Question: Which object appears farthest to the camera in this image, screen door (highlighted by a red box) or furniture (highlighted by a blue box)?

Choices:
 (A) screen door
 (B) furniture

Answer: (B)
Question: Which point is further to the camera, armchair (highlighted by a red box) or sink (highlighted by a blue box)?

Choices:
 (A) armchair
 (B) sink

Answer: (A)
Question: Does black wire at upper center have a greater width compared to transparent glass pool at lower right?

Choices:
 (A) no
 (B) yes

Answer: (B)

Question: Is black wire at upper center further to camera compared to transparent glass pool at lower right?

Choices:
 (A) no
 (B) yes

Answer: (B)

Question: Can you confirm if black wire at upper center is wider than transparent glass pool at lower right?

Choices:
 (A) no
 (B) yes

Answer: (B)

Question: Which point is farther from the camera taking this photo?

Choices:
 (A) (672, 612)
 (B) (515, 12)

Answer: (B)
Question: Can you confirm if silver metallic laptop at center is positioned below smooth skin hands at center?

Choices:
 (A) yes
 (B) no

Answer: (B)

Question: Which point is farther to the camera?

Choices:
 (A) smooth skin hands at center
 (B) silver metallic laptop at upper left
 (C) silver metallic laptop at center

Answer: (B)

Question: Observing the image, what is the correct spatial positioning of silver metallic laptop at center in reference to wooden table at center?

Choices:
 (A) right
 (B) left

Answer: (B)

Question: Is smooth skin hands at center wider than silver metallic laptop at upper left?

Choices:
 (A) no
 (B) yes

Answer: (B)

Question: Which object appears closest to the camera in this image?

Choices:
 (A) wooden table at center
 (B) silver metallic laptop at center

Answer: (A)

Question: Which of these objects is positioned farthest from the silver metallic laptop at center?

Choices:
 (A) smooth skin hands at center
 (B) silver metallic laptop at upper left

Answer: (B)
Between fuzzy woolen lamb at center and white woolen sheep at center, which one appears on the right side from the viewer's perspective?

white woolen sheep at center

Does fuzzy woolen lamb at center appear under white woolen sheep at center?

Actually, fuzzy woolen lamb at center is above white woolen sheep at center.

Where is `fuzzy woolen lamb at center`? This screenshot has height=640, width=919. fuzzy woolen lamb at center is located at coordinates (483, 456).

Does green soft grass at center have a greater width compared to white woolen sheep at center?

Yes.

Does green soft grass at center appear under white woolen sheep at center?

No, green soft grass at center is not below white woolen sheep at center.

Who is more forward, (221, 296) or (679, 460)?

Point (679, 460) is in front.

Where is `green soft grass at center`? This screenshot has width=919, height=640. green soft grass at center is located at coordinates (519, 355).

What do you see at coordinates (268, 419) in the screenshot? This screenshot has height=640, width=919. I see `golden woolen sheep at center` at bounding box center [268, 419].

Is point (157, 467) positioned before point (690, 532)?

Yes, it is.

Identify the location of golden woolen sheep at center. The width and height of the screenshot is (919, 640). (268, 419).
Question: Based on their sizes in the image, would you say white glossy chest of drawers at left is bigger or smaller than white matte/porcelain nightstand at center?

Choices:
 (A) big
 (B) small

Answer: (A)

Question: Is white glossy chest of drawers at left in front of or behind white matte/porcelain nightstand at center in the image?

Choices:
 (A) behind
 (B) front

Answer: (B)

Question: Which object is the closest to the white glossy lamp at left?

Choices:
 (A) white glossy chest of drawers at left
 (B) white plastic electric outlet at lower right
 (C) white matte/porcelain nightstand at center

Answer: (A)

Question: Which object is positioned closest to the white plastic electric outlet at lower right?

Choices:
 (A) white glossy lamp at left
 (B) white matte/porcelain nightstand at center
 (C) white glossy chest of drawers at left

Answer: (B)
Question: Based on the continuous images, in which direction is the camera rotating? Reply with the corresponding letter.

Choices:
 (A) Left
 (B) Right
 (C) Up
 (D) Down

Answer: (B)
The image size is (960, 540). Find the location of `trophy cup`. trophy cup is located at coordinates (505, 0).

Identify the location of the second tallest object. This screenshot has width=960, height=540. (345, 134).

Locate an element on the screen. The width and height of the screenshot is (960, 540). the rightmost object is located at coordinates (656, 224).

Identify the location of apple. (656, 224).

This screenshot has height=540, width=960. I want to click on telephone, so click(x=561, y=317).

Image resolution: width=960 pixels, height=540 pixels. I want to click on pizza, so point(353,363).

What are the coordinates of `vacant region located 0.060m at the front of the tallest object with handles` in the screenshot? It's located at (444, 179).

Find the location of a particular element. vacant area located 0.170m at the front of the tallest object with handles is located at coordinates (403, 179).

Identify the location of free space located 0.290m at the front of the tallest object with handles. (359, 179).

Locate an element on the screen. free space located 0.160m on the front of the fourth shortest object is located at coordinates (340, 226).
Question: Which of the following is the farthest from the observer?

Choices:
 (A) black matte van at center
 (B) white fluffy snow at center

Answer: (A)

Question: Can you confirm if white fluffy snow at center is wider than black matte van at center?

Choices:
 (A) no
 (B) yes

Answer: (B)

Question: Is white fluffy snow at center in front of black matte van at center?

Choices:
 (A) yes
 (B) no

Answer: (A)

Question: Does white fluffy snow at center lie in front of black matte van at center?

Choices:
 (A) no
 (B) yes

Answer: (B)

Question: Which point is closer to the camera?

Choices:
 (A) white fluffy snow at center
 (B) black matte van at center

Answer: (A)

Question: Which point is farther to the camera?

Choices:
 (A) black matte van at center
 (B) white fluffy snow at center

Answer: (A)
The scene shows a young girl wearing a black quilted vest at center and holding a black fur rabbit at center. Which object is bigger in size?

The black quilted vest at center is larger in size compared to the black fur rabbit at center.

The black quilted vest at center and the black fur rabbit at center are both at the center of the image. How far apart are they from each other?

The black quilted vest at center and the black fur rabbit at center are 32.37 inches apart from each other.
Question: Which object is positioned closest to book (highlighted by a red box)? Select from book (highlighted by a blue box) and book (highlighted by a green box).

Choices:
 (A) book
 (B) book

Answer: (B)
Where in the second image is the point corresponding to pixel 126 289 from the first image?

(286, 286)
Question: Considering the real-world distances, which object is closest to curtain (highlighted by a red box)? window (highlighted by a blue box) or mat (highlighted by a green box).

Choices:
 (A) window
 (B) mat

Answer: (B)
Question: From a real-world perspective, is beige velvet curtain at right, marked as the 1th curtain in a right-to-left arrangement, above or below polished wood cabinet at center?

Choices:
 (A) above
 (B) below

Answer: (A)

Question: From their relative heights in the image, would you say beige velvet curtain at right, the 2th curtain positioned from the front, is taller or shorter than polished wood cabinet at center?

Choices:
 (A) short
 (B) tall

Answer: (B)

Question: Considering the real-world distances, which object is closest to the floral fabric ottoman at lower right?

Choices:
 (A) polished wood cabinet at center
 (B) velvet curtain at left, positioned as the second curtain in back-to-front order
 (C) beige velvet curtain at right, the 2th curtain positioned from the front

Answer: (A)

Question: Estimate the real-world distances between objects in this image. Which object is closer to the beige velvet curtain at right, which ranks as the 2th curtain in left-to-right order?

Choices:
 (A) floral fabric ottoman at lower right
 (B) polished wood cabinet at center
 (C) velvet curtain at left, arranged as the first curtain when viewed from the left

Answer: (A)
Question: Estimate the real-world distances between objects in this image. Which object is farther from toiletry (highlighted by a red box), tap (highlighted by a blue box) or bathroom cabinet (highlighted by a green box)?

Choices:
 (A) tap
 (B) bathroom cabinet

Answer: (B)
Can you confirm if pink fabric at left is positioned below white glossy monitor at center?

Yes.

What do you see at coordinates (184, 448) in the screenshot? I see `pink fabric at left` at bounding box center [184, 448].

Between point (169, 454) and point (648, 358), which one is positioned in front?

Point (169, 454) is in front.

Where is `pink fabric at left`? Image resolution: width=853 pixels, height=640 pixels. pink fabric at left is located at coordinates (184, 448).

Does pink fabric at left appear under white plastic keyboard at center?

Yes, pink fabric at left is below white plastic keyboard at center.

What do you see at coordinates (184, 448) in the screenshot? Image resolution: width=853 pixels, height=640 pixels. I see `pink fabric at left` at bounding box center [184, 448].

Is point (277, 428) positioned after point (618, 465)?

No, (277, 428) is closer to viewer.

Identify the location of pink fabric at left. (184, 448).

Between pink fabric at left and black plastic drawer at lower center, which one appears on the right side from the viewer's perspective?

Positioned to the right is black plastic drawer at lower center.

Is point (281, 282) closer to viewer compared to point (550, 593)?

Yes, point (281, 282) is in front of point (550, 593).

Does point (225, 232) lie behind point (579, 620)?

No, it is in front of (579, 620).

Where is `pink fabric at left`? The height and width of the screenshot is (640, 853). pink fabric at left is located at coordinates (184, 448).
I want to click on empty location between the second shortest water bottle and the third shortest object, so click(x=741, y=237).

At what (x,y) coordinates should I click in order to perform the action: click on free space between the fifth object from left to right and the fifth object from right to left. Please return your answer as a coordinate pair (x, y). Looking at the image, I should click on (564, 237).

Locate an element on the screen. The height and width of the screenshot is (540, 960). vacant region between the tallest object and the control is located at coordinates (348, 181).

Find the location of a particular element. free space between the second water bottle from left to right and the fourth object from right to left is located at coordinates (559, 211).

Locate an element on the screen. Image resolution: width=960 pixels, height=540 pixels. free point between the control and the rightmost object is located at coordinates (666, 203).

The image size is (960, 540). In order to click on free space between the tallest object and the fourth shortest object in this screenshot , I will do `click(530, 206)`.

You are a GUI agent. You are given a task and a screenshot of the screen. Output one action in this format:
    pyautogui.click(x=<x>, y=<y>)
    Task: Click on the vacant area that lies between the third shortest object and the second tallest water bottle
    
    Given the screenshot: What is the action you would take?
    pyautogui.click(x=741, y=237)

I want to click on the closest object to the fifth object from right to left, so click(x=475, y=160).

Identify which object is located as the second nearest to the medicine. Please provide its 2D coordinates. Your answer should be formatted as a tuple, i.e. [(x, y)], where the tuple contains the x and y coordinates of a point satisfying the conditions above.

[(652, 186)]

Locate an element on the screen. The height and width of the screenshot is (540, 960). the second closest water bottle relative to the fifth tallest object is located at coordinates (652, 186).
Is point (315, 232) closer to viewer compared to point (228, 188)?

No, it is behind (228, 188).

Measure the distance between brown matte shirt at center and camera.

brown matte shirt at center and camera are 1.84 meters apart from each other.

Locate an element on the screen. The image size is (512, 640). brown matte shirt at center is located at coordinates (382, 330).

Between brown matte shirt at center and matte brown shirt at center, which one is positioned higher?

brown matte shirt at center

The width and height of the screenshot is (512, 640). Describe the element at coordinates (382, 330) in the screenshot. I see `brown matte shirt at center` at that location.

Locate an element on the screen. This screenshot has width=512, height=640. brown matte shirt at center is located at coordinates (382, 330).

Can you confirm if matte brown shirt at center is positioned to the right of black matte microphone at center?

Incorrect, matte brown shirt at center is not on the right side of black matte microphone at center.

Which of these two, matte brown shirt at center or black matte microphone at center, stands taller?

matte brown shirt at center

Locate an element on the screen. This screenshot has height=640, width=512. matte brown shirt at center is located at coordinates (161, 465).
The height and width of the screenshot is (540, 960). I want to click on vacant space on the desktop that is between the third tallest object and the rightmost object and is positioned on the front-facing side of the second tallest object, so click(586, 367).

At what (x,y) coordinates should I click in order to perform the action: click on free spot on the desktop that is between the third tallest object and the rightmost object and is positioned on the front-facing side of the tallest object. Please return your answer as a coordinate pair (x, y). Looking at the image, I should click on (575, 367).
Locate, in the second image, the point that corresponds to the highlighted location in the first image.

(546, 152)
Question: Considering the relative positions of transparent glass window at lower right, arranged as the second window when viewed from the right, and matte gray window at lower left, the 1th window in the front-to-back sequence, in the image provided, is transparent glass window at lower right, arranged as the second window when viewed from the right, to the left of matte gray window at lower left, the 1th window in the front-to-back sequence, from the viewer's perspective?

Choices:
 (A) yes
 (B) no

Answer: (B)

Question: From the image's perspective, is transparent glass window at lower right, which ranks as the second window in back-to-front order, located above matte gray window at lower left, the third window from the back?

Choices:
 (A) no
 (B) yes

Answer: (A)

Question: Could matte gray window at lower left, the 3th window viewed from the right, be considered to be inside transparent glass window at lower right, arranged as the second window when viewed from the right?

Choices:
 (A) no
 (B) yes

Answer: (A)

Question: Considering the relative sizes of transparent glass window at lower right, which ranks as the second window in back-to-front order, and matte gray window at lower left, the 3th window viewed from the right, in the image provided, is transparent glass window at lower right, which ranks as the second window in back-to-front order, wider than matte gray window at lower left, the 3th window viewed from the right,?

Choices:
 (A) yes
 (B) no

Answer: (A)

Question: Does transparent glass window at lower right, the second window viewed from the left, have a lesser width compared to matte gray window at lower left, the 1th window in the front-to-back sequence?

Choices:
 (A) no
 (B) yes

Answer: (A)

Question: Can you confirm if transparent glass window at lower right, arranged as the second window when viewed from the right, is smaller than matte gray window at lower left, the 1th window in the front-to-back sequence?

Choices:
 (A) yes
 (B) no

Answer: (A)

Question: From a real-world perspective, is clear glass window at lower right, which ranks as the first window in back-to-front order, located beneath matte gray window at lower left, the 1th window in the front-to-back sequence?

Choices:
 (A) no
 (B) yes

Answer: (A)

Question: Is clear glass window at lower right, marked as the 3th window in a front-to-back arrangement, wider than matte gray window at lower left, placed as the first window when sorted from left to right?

Required work:
List every line of the items above that contains the word "table", treating uppercase and lowercase letters as different.

The response:
Question: Observing the image, what is the correct spatial positioning of silver metallic laptop at center in reference to wooden table at center?
 (A) wooden table at center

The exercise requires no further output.